Task description: Look for the line containing "building: [284,362,307,380] -> none" and the line containing "building: [218,399,334,508] ->" in the entries below. Copy those two and all lines between them exactly, leaving out pictures.

Input data:

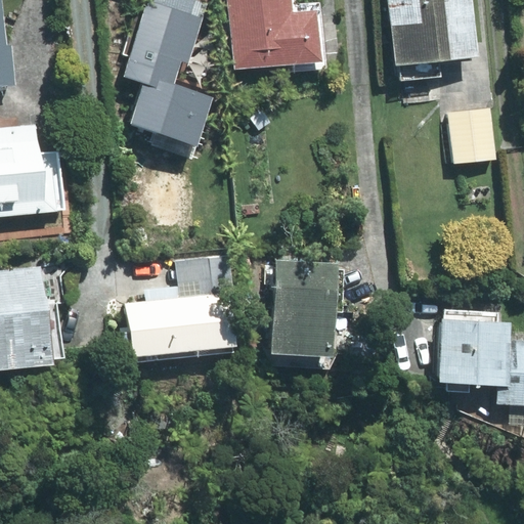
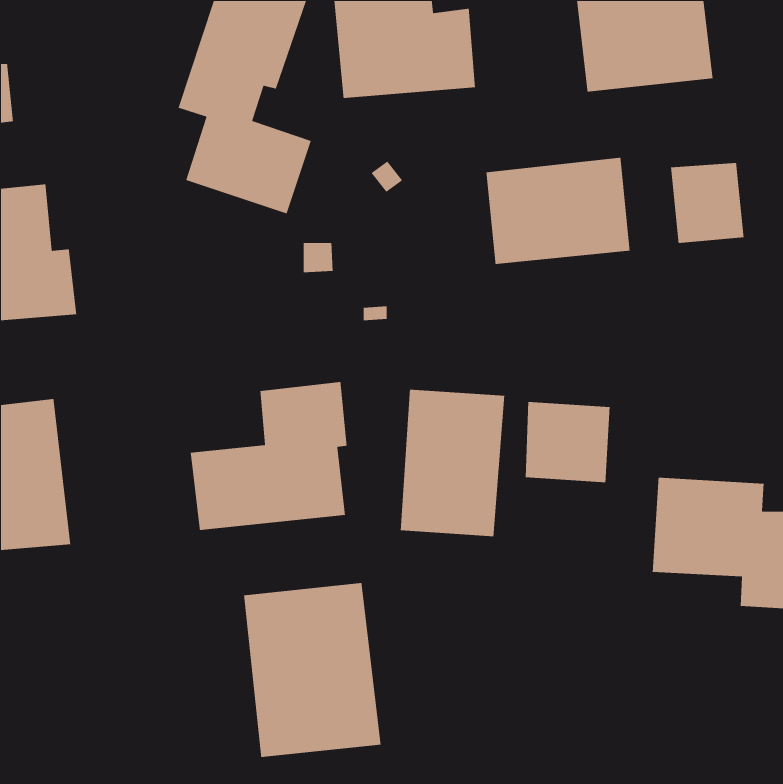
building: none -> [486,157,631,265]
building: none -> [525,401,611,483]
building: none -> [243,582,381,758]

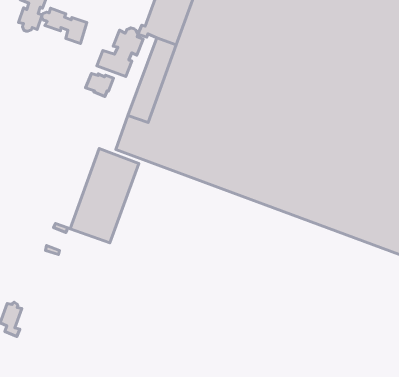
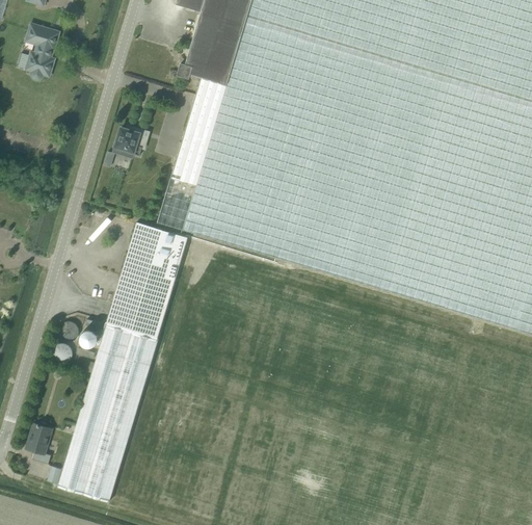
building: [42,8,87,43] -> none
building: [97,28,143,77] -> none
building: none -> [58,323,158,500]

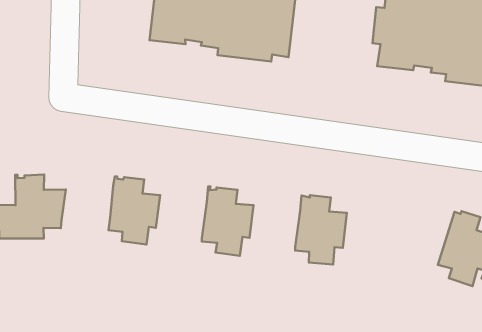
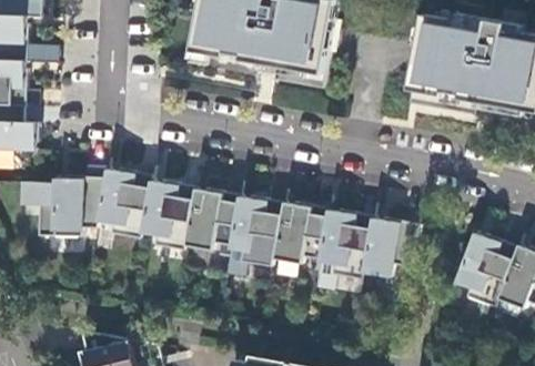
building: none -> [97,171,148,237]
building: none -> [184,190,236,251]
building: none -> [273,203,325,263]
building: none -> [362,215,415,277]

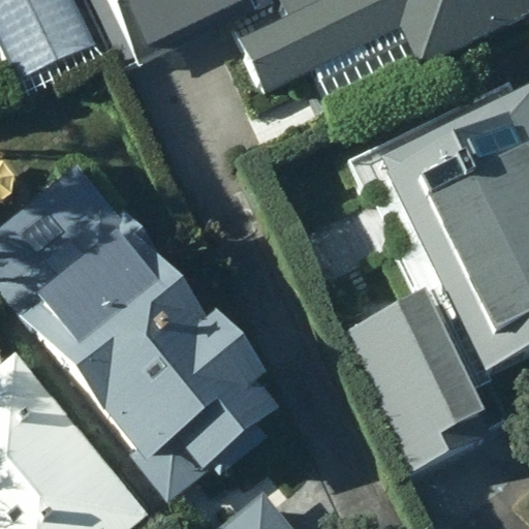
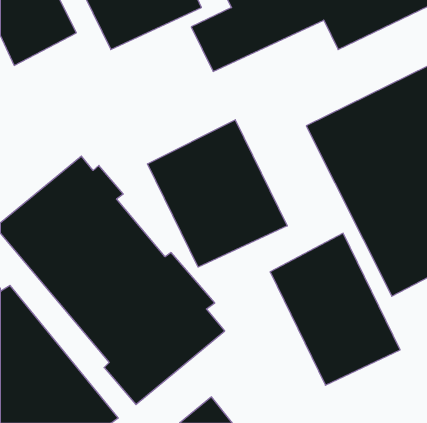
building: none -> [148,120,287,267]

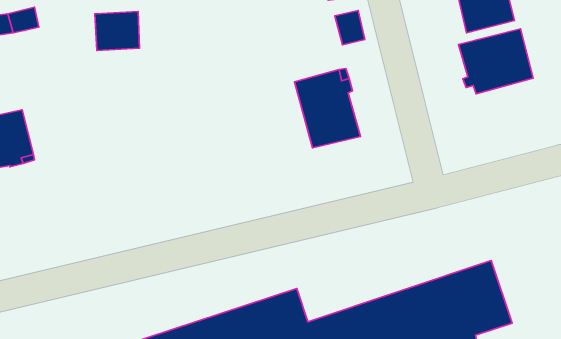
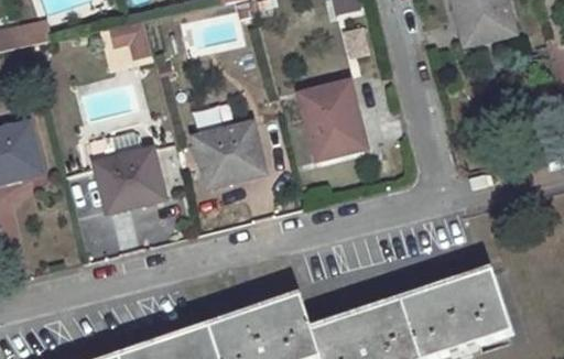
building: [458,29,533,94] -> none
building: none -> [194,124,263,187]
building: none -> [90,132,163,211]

...

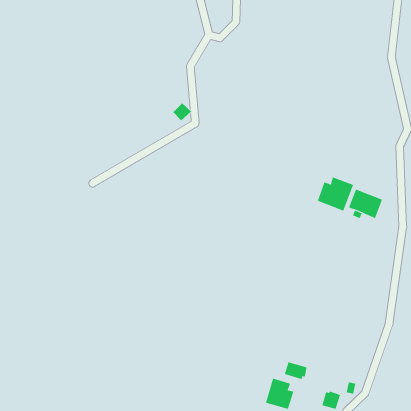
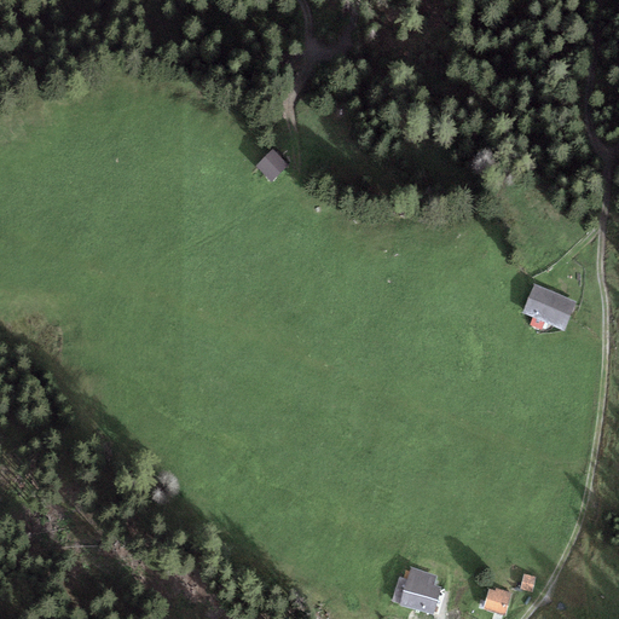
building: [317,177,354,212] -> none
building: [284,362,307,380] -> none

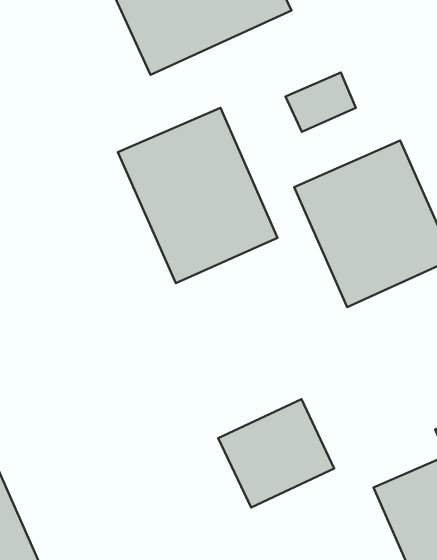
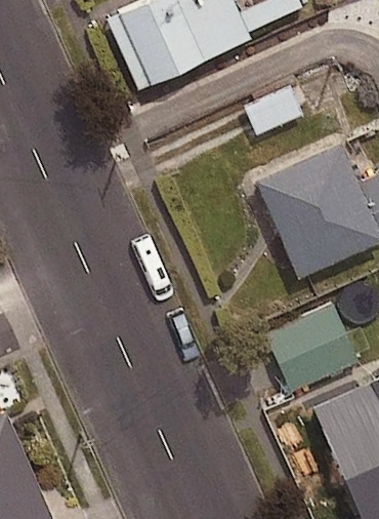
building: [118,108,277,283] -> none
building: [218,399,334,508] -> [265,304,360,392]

Result of the exercise:
building: [284,362,307,380] -> none

building: [118,108,277,283] -> none
building: [218,399,334,508] -> [265,304,360,392]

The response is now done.